>>

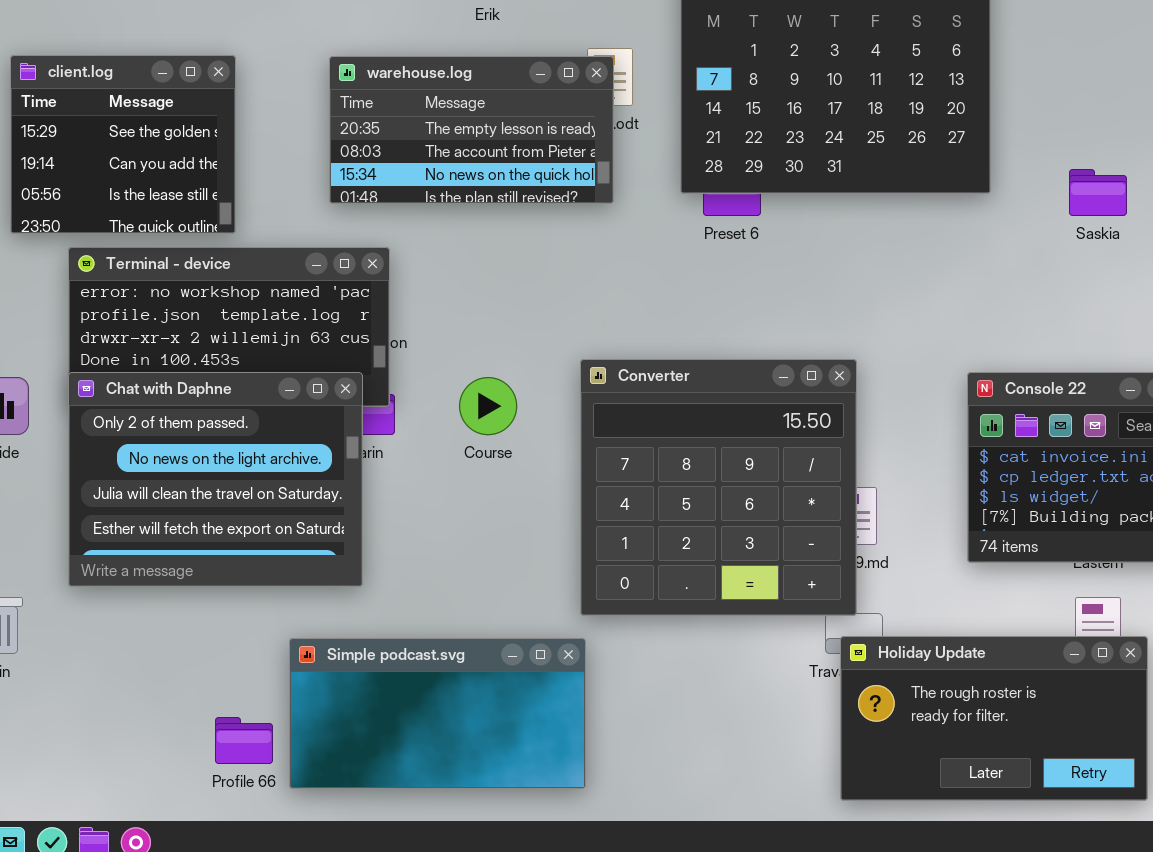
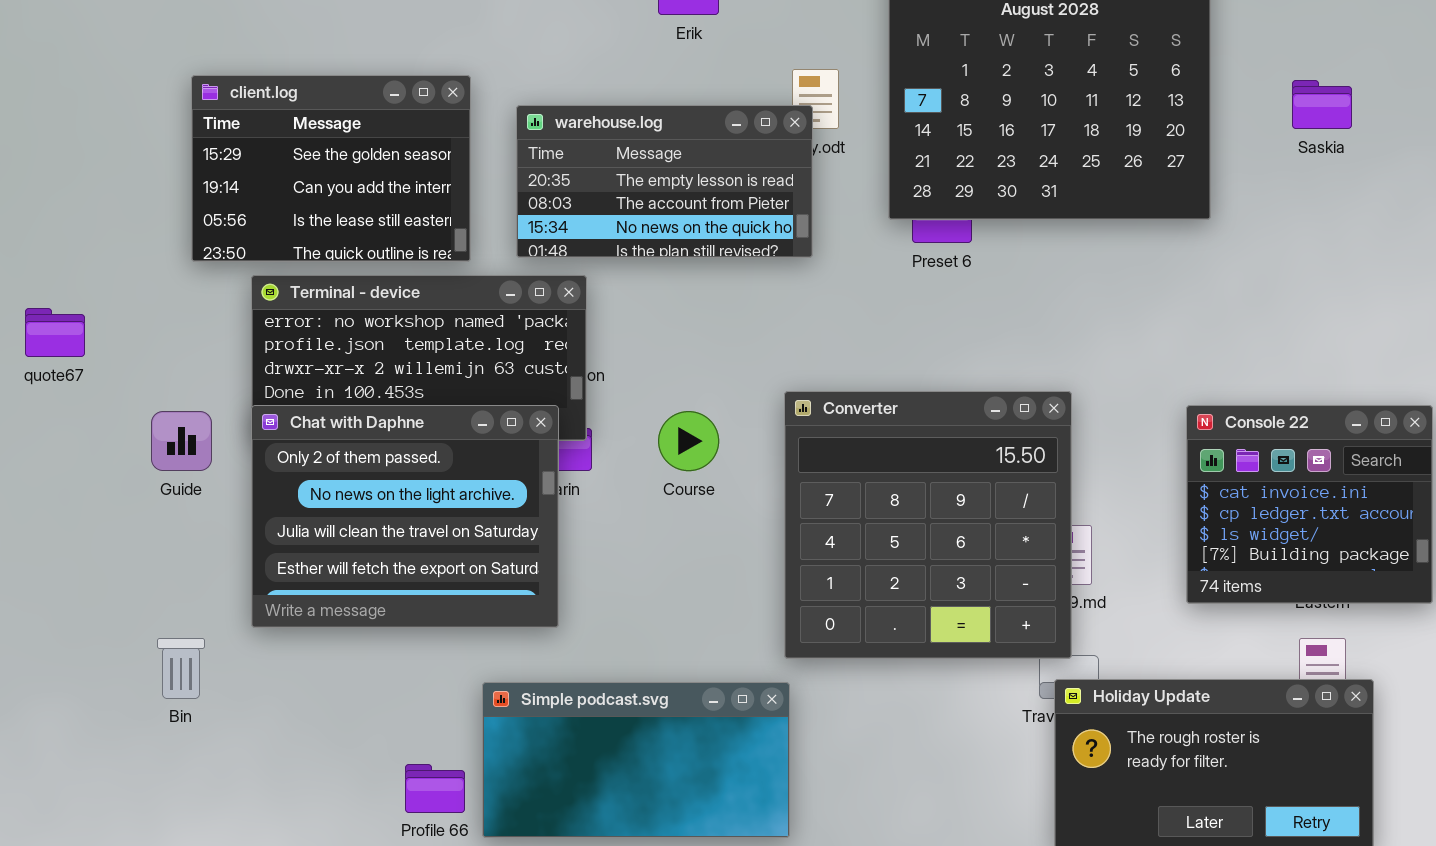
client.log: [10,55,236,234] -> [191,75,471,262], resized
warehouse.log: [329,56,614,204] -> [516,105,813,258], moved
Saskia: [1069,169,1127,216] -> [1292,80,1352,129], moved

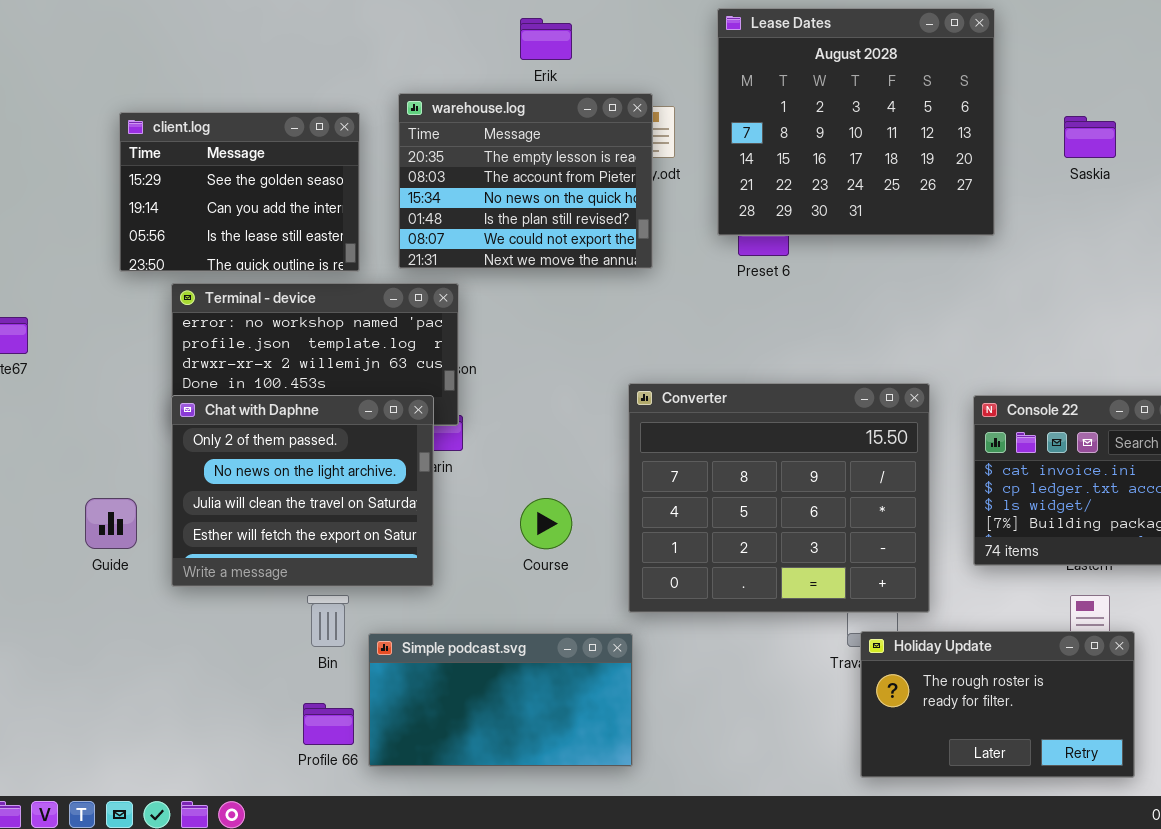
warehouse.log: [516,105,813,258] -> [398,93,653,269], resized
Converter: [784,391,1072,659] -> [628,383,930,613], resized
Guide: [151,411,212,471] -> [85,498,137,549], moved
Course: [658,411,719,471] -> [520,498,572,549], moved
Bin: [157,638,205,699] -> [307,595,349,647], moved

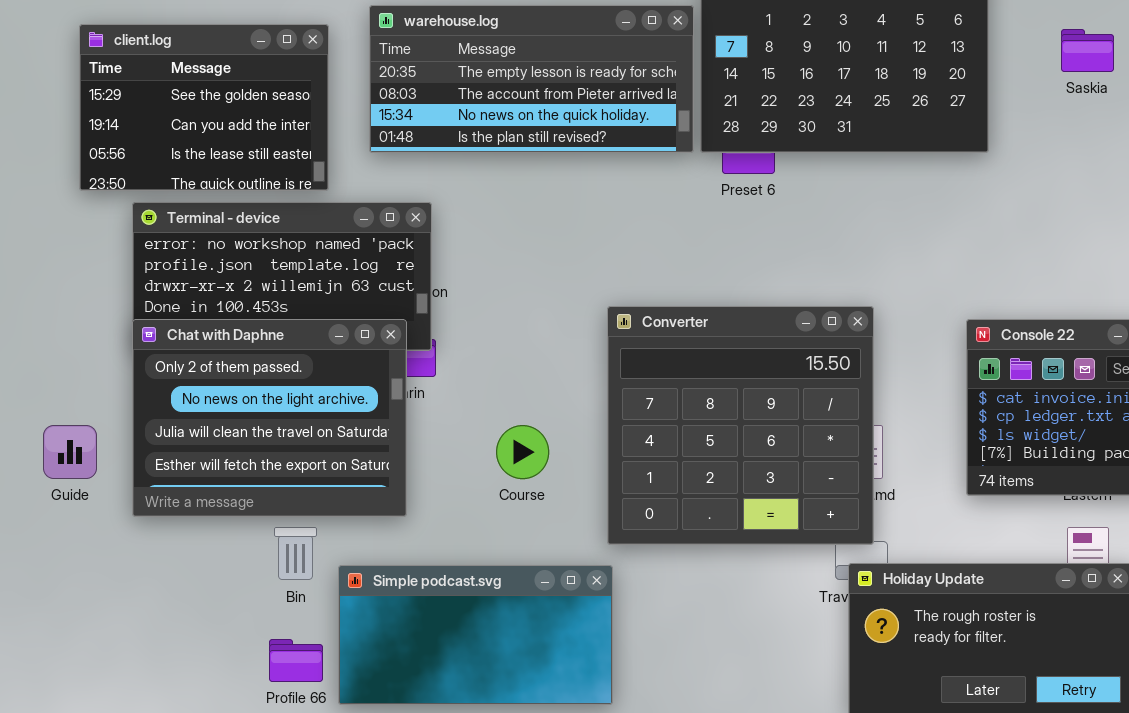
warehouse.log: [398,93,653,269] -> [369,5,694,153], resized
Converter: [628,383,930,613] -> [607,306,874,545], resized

<<
>>

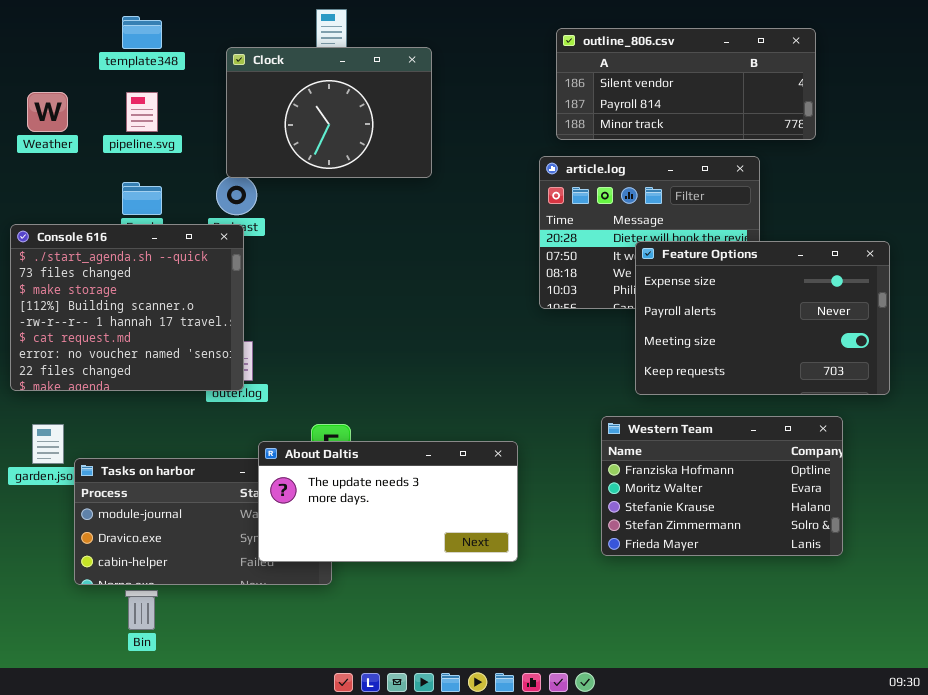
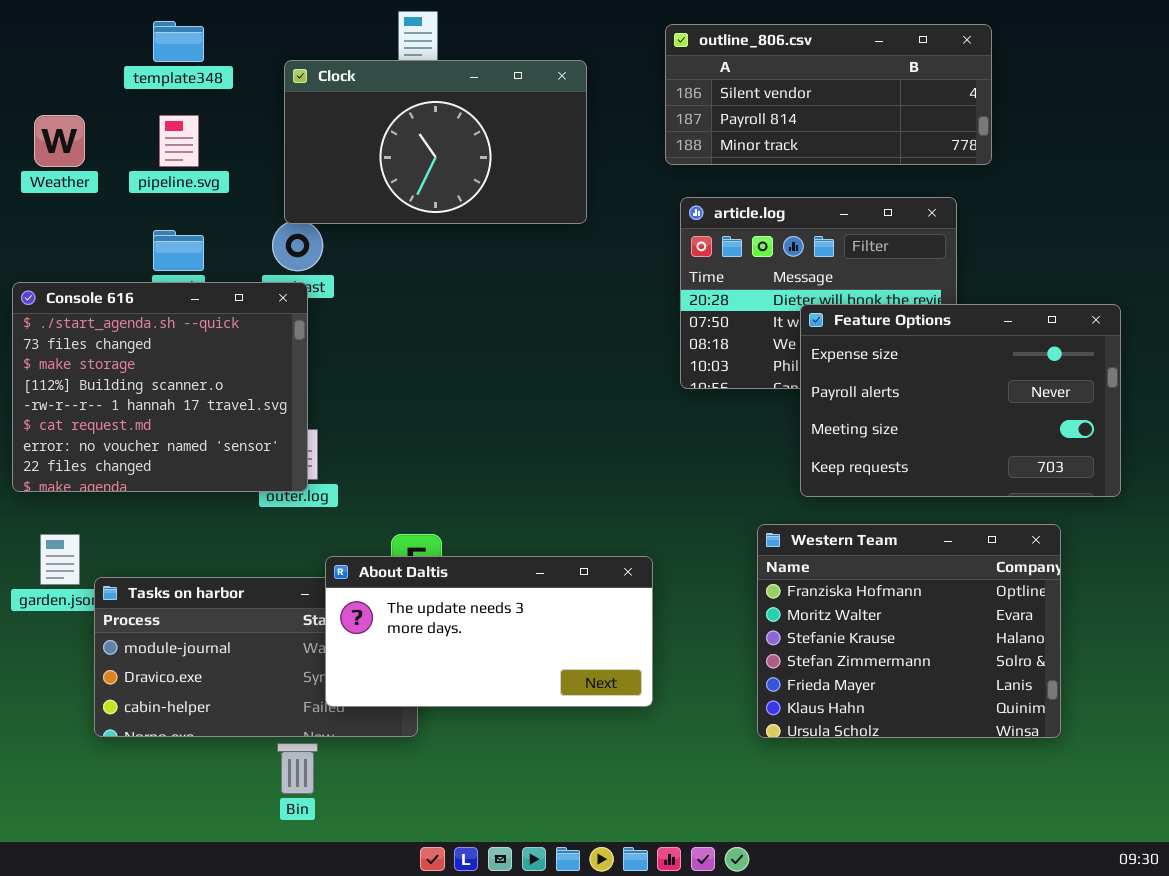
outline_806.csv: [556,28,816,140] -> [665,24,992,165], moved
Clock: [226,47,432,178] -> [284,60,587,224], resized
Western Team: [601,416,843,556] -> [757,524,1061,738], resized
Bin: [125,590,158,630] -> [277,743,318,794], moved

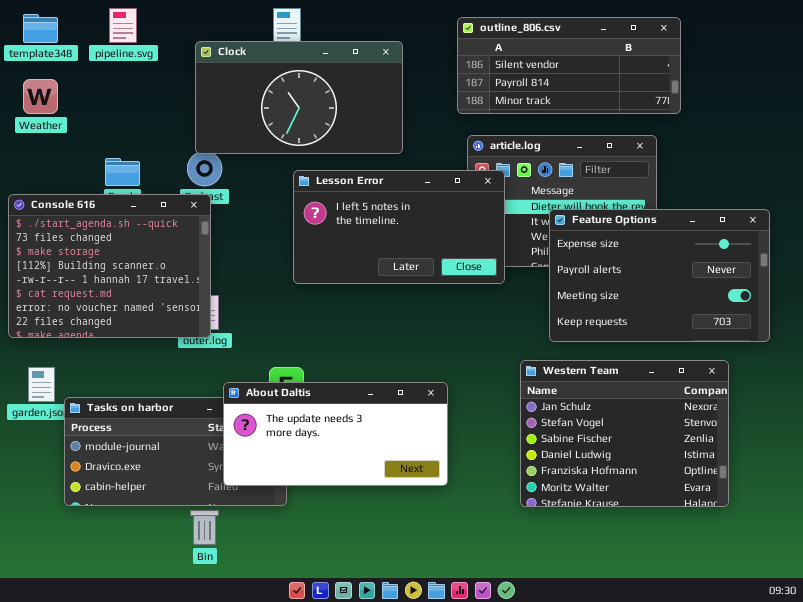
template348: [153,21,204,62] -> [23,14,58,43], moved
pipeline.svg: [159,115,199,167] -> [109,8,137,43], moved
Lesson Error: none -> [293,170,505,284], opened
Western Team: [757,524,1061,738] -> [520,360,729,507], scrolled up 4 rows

<<

WHAT YOU ARE ASKED TO DO
Now copy each line of the entries that mentions "Western".

YOUR SOLUTION
Western Team: [601,416,843,556] -> [757,524,1061,738], resized
Western Team: [757,524,1061,738] -> [520,360,729,507], scrolled up 4 rows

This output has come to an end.